**GIVEN RECORDS:**
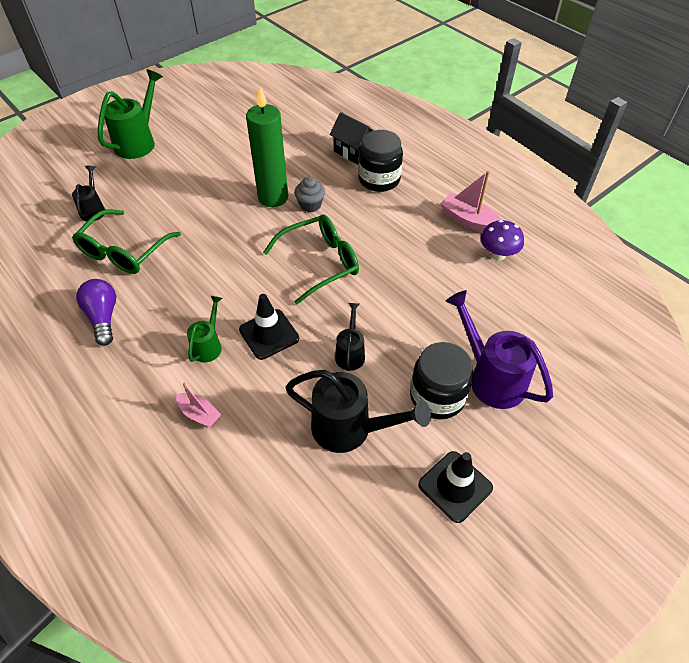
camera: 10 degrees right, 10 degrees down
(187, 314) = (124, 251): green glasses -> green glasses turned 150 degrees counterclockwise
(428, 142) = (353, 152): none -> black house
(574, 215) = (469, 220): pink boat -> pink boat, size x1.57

--

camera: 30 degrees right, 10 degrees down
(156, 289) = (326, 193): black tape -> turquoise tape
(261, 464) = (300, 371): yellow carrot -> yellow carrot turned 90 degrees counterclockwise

**WHAT THIS TASK INVOLVES:** If a line in the material above holds the word "counterclockwise", count it, then give the total as a bare number.

**FINAL ANSWER:** 2